> Problem statement
Write out, exactly as they appear, only the lines running from the line with "orange cheese: 1 -> 0" to the final line of the listing; include both.

> Supplied material
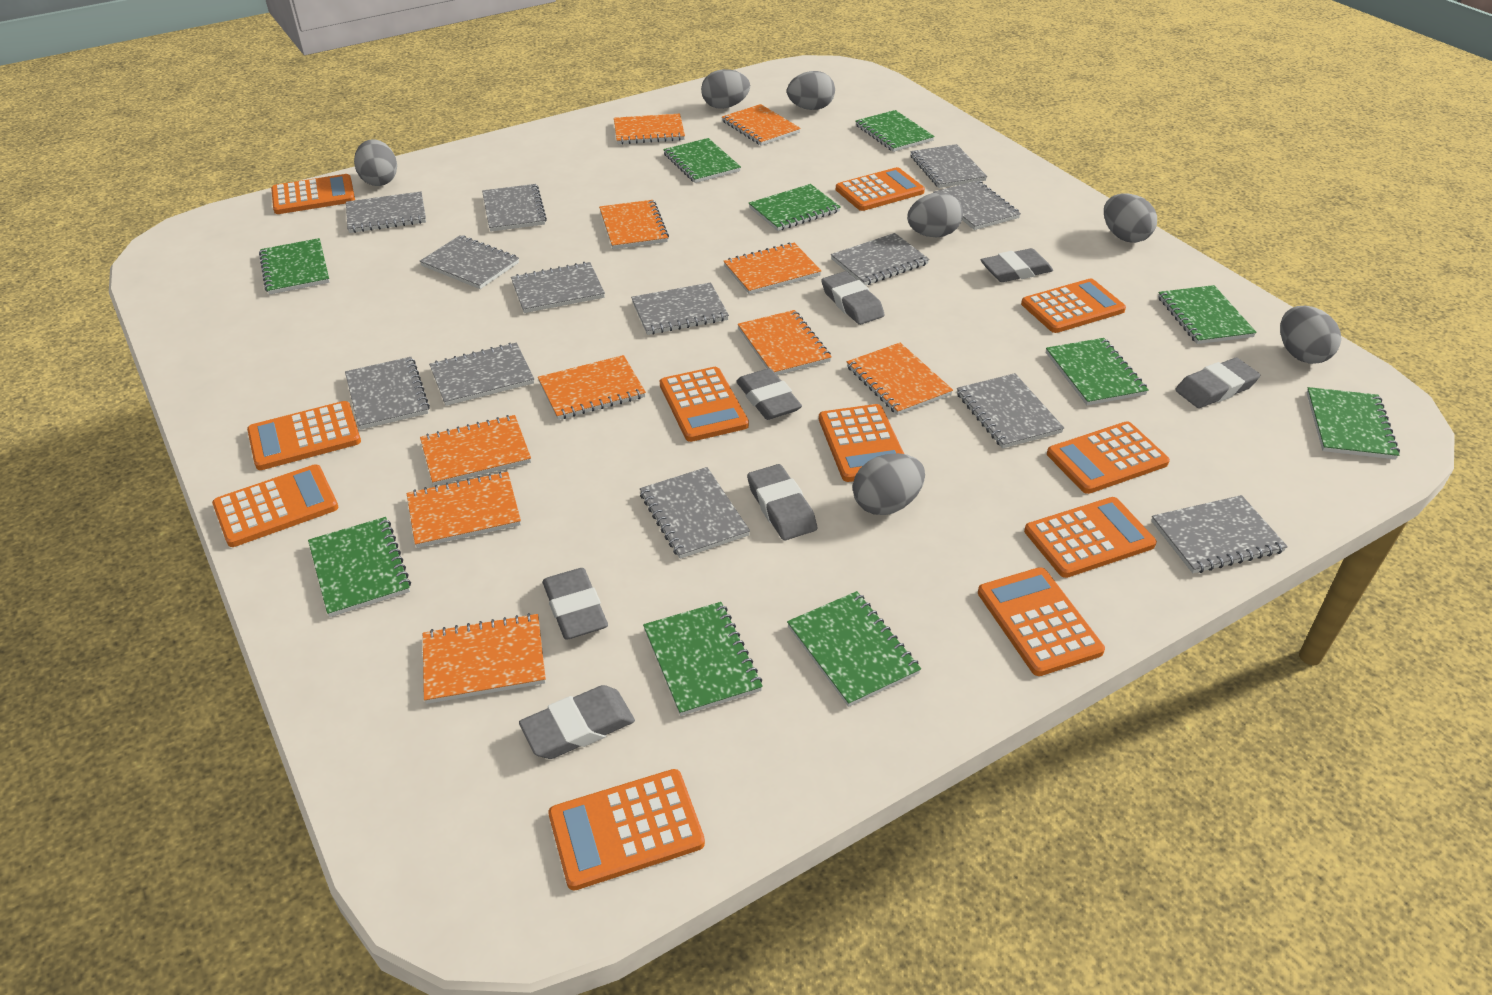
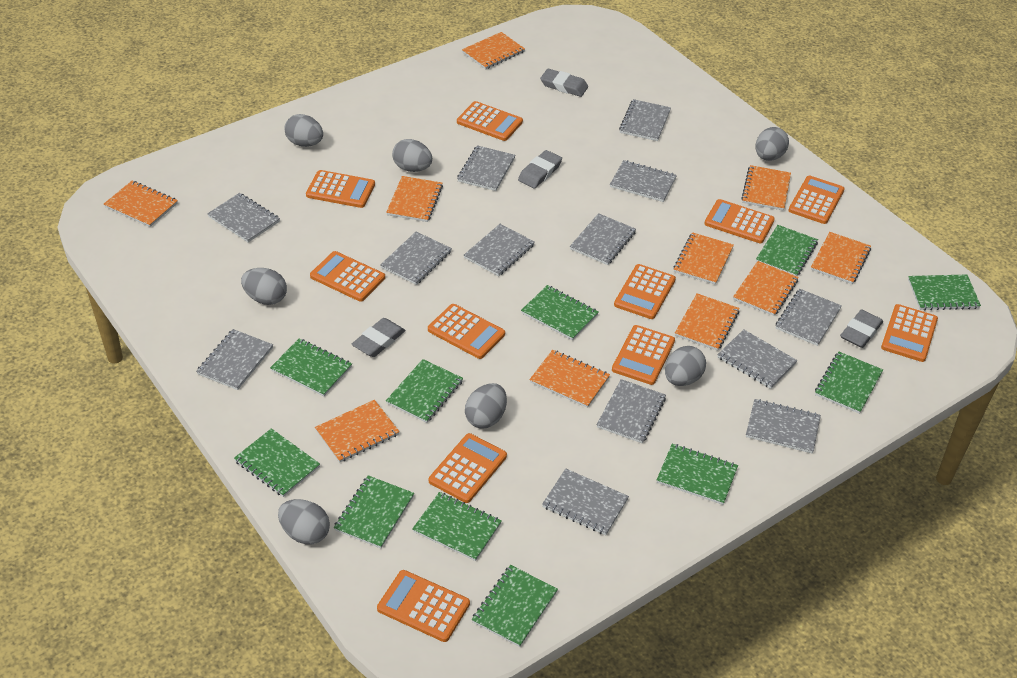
green notebook: 10 -> 11
grey eraser: 7 -> 4

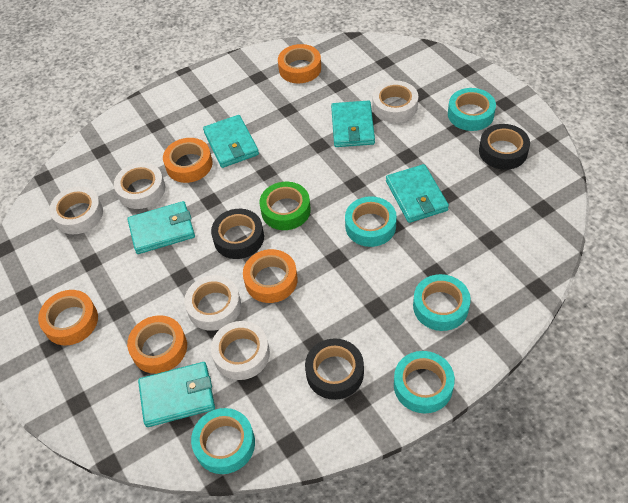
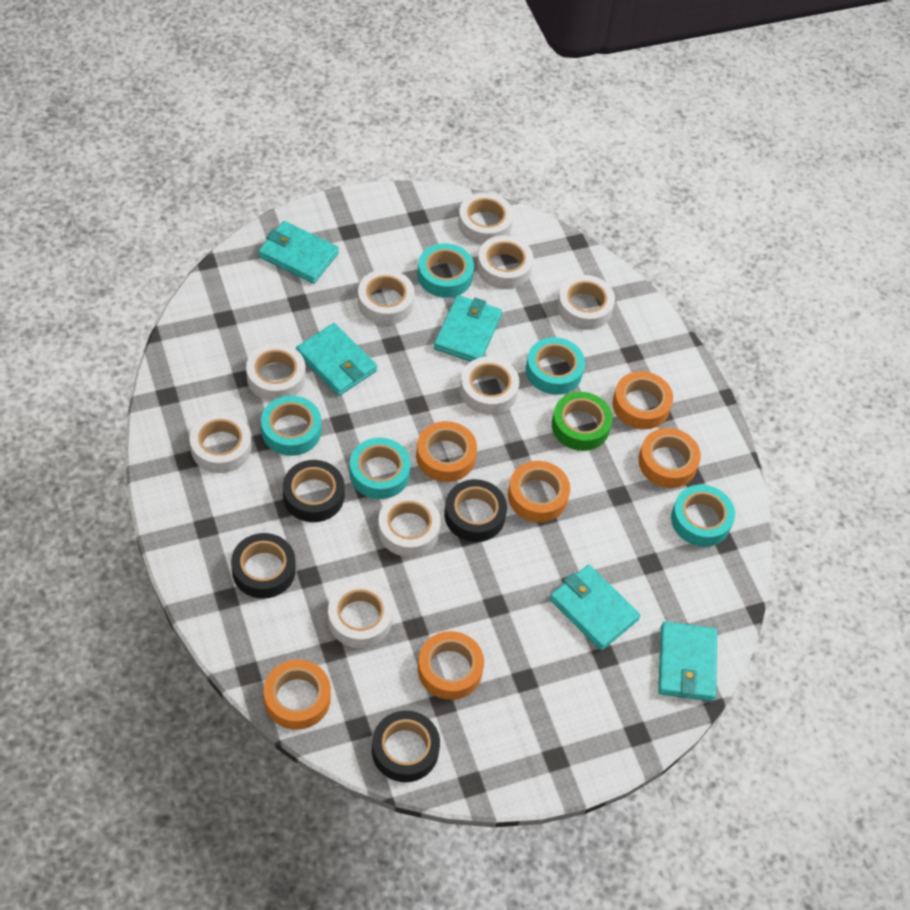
black tape: 3 -> 4
orange tape: 5 -> 6
white tape: 5 -> 9

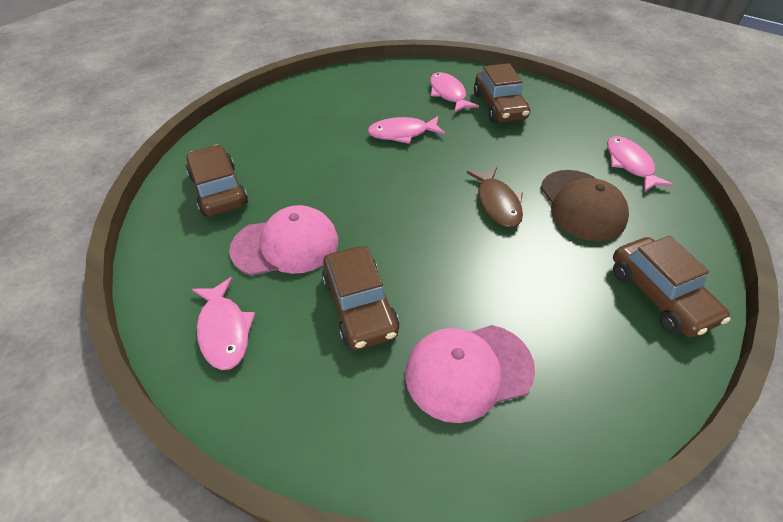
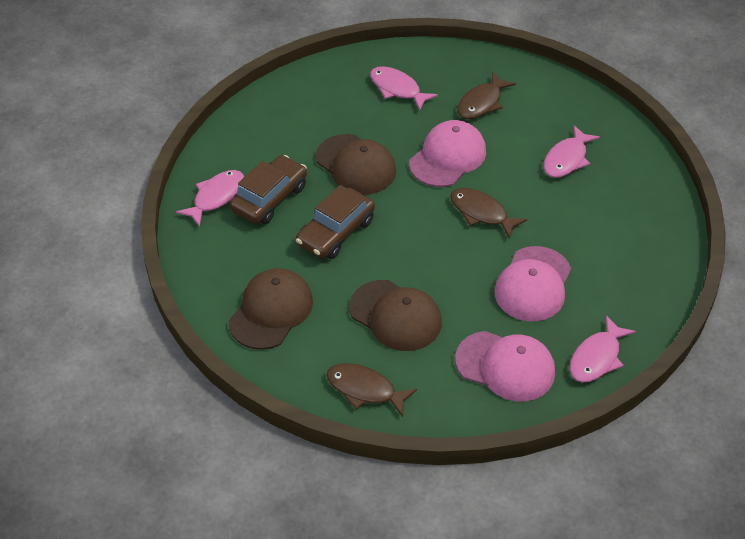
brown cap: 1 -> 3
brown car: 4 -> 2
brown fish: 1 -> 3
pink cap: 2 -> 3

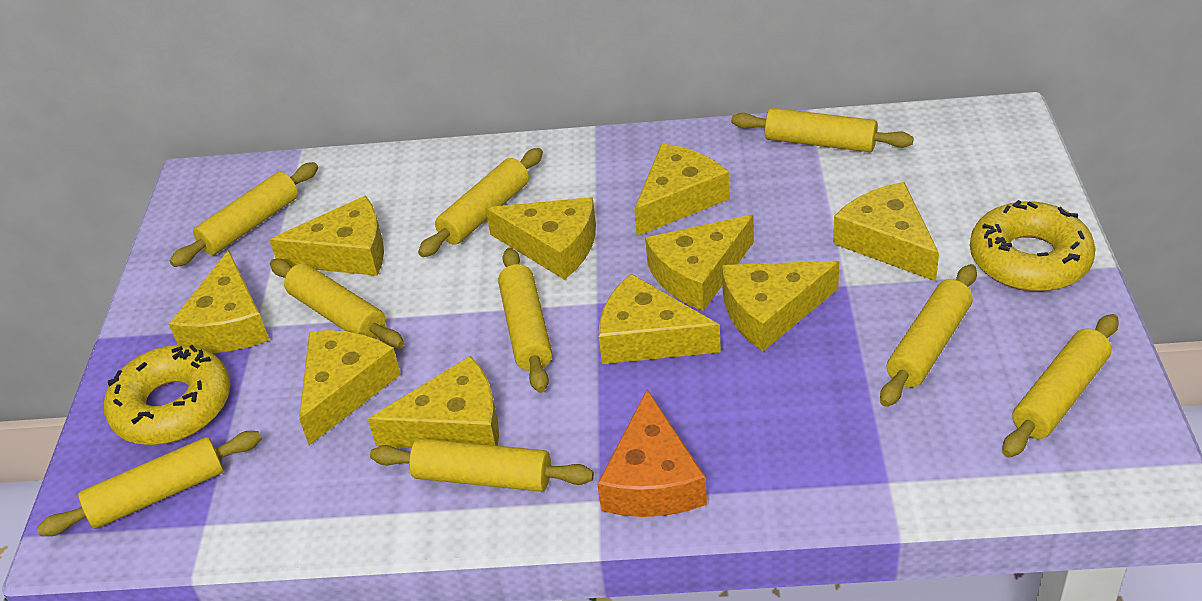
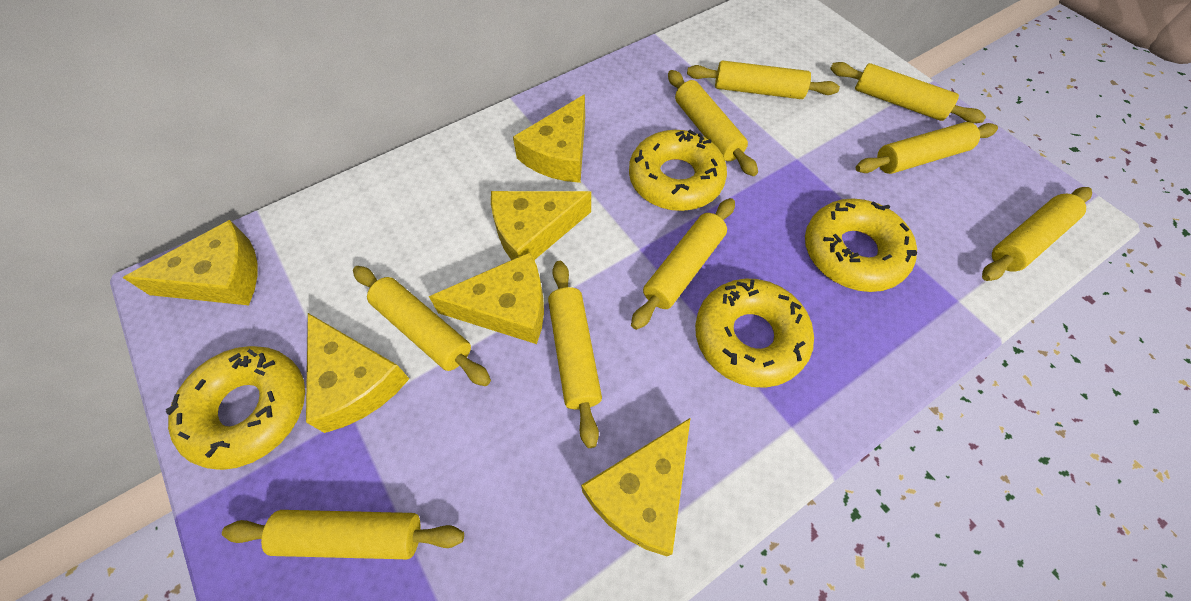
orange cheese: 1 -> 0
yellow cheese: 10 -> 6
yellow donut: 2 -> 4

> Answer for the task
orange cheese: 1 -> 0
yellow cheese: 10 -> 6
yellow donut: 2 -> 4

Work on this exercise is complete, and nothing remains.